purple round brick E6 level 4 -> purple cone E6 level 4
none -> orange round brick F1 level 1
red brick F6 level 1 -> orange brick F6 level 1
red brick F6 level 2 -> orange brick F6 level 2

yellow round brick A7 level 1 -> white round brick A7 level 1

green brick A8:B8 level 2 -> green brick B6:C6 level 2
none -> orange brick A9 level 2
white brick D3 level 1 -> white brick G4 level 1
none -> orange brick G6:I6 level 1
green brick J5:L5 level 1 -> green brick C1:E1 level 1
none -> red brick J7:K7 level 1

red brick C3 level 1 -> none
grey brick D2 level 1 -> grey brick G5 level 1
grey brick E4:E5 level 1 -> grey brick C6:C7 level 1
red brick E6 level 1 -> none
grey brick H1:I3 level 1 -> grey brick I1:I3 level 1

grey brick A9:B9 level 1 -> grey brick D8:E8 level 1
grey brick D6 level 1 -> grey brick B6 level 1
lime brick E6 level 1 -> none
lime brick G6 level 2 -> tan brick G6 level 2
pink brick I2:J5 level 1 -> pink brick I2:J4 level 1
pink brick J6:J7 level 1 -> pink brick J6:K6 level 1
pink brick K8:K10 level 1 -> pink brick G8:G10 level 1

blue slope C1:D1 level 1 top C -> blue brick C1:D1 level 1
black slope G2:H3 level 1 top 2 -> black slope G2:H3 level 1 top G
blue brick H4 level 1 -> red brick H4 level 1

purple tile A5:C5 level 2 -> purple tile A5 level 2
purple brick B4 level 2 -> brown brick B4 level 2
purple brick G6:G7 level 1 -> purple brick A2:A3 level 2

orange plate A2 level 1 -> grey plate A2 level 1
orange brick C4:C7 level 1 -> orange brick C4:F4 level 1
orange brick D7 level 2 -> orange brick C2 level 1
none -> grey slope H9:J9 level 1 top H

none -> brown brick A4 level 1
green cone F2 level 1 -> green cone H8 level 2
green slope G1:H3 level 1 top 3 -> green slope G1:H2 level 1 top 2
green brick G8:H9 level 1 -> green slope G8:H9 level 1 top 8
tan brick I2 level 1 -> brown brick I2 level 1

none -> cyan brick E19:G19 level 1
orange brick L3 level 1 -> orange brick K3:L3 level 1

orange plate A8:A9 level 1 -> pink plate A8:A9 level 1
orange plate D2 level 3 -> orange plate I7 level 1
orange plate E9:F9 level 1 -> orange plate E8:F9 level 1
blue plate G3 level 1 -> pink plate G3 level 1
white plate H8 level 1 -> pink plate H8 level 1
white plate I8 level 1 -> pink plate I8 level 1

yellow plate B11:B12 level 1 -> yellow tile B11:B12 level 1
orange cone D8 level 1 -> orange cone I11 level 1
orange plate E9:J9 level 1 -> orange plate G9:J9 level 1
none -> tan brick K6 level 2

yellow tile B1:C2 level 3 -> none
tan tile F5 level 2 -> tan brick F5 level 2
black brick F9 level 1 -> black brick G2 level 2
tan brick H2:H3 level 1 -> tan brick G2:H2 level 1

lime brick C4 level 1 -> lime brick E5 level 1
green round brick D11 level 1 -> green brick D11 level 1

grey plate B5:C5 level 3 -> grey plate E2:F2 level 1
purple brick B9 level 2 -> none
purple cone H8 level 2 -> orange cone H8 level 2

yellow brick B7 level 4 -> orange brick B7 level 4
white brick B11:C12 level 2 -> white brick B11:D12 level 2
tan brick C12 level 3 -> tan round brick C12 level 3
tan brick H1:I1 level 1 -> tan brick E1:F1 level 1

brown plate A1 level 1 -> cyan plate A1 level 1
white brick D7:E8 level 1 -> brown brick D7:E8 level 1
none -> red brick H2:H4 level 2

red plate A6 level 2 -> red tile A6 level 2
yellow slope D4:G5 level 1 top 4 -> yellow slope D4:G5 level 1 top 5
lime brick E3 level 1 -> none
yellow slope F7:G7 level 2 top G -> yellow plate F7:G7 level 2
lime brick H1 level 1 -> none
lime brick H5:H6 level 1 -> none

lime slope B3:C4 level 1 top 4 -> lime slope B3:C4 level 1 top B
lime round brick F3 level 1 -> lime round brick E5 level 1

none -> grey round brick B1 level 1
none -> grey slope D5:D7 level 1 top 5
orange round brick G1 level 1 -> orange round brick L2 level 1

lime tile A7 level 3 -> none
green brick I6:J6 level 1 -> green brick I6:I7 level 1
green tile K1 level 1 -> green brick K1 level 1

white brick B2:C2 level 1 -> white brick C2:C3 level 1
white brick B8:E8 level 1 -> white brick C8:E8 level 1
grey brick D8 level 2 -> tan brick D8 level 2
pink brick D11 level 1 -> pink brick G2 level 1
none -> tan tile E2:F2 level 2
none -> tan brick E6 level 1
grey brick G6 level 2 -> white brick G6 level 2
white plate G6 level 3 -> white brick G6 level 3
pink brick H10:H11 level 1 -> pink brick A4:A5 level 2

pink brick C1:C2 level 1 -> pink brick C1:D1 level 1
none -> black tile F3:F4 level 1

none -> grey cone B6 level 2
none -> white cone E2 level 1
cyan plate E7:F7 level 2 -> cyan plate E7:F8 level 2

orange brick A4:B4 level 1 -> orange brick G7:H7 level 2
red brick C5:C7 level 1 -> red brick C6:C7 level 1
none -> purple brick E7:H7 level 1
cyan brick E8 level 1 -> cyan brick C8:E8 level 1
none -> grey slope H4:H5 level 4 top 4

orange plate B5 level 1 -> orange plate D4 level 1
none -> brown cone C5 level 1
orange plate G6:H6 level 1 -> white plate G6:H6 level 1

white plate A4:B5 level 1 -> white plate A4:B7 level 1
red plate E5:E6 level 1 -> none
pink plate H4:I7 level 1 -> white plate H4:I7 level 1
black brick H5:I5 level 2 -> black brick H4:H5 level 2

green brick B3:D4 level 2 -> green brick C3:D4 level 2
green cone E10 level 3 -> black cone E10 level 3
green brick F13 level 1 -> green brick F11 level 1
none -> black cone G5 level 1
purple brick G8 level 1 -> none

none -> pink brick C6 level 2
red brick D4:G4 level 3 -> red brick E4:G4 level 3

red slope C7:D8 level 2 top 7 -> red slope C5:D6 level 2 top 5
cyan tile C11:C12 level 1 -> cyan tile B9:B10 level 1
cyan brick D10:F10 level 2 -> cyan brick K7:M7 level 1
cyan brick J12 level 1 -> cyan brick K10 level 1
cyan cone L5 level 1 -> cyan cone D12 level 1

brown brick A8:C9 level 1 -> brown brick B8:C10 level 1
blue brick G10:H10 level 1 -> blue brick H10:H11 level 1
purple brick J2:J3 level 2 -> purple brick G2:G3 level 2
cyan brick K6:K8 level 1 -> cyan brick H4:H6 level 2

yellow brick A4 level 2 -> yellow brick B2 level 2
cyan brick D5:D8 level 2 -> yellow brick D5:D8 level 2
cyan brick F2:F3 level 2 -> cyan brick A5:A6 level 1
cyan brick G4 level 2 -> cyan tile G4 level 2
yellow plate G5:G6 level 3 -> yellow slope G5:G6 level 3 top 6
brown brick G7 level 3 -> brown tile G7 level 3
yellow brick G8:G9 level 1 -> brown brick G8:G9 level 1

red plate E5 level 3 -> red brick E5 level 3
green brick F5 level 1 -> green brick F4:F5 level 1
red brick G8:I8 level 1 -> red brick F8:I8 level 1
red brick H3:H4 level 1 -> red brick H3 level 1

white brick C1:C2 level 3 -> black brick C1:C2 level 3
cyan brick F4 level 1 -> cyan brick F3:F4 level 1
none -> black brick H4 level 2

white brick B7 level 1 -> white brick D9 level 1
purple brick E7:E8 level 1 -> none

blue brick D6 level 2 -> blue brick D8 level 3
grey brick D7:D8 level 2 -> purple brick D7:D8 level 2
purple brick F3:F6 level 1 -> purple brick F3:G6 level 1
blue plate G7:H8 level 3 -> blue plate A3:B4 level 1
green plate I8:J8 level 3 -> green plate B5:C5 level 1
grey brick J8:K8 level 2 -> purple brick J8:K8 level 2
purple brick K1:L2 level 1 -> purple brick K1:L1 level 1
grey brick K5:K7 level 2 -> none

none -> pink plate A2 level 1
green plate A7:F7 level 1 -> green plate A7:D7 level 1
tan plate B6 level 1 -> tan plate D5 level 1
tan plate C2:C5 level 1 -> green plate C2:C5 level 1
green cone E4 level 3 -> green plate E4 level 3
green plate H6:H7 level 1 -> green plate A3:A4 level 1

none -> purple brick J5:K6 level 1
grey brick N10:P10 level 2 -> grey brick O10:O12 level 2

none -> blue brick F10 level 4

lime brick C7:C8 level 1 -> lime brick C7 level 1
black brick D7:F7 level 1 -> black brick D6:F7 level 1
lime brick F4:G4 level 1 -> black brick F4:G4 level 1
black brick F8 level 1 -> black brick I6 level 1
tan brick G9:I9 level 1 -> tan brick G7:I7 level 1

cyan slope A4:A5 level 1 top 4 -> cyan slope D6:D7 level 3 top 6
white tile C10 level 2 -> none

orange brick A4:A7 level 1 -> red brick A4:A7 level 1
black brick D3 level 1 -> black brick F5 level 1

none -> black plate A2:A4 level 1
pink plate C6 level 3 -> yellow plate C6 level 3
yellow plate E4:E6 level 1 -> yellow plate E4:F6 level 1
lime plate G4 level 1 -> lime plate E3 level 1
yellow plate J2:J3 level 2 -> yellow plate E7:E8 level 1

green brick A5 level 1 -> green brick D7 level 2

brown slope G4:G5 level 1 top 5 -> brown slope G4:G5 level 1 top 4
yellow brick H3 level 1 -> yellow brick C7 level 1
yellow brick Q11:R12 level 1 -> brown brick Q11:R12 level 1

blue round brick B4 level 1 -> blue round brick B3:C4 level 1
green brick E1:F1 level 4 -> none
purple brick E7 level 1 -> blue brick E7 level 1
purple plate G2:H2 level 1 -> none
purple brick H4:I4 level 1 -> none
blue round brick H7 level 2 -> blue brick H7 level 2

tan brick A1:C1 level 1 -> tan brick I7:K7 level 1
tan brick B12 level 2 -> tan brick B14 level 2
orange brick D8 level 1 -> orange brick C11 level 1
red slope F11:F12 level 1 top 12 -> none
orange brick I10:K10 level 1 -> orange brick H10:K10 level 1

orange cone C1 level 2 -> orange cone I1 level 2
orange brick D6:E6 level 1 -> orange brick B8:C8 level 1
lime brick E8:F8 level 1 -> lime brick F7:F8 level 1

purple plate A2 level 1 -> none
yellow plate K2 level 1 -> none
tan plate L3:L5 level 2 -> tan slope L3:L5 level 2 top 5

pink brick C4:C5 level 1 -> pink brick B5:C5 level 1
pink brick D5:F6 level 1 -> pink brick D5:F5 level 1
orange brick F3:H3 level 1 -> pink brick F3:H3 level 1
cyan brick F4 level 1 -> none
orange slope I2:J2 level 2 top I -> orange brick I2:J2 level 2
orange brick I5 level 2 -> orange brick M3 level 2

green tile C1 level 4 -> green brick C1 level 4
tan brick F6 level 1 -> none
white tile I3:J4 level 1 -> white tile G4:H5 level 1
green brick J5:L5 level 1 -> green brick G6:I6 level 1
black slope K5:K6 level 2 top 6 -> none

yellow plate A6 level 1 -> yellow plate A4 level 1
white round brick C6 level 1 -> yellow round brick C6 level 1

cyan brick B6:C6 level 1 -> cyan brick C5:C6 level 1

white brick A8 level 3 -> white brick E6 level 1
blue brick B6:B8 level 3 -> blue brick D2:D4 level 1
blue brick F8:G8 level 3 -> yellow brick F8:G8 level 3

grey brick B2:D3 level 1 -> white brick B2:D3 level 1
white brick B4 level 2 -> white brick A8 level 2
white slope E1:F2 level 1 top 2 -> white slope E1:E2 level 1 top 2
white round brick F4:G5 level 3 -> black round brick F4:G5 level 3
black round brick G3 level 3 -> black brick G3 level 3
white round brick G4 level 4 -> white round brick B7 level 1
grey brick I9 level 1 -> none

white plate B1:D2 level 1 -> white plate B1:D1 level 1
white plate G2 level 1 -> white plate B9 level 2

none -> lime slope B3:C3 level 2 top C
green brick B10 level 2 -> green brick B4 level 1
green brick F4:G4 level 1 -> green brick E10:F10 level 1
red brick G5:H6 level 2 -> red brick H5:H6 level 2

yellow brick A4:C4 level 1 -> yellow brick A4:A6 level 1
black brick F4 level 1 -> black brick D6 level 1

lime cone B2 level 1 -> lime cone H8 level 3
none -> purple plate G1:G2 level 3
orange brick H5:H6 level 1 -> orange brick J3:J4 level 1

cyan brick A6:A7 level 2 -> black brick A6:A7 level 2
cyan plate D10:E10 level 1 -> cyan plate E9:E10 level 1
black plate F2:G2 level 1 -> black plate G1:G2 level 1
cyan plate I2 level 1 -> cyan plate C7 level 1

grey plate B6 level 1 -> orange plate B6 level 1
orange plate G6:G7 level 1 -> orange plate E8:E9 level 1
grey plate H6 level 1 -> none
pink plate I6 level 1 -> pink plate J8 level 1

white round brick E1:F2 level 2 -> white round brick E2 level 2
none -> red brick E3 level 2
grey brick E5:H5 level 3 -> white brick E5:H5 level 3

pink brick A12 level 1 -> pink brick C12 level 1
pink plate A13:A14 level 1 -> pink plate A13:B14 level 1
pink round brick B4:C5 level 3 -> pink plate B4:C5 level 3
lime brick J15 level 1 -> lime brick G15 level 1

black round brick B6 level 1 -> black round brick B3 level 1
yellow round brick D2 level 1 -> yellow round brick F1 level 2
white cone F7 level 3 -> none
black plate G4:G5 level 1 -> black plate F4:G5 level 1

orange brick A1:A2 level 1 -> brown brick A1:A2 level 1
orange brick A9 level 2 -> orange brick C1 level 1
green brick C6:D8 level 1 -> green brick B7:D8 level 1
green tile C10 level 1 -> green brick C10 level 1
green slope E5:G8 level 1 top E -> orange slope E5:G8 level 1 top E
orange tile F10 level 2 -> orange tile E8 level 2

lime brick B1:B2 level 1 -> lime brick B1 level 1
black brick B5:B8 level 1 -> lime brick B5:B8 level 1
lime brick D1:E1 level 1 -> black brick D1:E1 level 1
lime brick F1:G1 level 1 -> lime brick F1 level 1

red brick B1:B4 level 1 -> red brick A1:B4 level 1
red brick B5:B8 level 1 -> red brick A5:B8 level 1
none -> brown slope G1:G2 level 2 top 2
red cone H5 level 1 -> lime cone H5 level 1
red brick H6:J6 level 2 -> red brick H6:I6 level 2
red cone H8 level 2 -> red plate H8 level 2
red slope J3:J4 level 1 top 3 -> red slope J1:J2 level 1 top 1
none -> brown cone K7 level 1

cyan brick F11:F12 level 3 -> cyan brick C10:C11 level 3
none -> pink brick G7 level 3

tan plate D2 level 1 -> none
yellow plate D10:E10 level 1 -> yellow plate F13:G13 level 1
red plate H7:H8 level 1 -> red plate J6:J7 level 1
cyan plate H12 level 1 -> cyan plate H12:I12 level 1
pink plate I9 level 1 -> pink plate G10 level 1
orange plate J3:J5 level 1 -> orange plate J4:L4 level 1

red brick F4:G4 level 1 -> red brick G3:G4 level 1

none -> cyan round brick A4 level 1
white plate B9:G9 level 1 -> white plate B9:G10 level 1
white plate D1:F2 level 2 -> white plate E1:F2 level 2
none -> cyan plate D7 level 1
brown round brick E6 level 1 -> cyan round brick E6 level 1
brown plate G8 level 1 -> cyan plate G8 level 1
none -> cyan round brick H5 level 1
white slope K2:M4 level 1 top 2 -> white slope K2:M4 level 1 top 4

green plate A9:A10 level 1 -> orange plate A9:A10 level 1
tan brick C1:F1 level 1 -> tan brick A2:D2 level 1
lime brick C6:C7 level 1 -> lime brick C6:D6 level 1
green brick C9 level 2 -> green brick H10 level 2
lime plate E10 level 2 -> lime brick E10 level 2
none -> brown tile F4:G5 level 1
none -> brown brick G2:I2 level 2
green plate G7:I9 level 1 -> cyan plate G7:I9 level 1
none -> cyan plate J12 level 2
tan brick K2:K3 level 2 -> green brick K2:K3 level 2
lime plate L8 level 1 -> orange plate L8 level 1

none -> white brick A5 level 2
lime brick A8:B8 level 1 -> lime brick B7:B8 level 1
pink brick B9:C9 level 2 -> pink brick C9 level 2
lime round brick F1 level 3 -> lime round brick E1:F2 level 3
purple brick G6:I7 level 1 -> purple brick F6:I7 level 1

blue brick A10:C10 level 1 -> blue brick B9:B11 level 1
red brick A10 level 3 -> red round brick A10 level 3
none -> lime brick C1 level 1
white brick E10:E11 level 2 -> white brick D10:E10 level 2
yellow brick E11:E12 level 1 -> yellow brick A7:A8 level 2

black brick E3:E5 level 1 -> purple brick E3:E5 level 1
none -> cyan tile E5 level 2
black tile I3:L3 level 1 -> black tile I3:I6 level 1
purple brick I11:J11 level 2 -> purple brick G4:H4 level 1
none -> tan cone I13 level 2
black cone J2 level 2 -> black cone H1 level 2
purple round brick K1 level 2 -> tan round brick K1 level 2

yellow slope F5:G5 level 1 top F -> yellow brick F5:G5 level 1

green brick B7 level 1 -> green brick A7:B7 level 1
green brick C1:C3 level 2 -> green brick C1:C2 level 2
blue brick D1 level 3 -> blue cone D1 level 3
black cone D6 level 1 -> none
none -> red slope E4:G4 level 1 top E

# # # # # # #

* Exercise description *
Can you repeat, word for word, every line above from the one containing "black plate F2:G2" down to the one containing "pink plate I6", including both?

* Output for this task *
black plate F2:G2 level 1 -> black plate G1:G2 level 1
cyan plate I2 level 1 -> cyan plate C7 level 1

grey plate B6 level 1 -> orange plate B6 level 1
orange plate G6:G7 level 1 -> orange plate E8:E9 level 1
grey plate H6 level 1 -> none
pink plate I6 level 1 -> pink plate J8 level 1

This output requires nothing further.